Starting at the line with "turquoise calculator [148,139,226,190]" in it, reproduce each line below through the last one, exactly, and include nothing else.
──────── MATERIAL SUPPLIED
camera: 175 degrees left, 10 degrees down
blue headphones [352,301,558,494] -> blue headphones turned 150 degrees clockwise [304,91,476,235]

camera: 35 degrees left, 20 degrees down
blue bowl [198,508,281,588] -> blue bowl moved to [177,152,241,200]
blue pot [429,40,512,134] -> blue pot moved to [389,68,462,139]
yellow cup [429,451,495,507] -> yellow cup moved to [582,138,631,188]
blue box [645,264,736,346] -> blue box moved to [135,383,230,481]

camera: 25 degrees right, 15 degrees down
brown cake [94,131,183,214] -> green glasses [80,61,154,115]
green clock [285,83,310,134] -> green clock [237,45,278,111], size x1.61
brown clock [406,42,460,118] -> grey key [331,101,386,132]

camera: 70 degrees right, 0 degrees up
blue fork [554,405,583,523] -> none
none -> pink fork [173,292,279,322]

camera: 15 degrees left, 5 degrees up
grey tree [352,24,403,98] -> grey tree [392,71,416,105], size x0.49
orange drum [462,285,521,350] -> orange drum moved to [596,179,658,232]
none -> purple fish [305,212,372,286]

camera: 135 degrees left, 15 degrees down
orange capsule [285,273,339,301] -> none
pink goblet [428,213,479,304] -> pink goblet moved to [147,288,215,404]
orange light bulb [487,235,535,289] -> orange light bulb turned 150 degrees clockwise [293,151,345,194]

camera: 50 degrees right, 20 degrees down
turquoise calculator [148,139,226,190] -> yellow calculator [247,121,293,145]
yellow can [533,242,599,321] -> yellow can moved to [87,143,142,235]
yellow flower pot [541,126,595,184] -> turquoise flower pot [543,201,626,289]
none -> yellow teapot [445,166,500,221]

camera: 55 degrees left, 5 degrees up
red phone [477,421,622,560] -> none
────────────────
**RESPONSE BOX**
turquoise calculator [148,139,226,190] -> yellow calculator [247,121,293,145]
yellow can [533,242,599,321] -> yellow can moved to [87,143,142,235]
yellow flower pot [541,126,595,184] -> turquoise flower pot [543,201,626,289]
none -> yellow teapot [445,166,500,221]

camera: 55 degrees left, 5 degrees up
red phone [477,421,622,560] -> none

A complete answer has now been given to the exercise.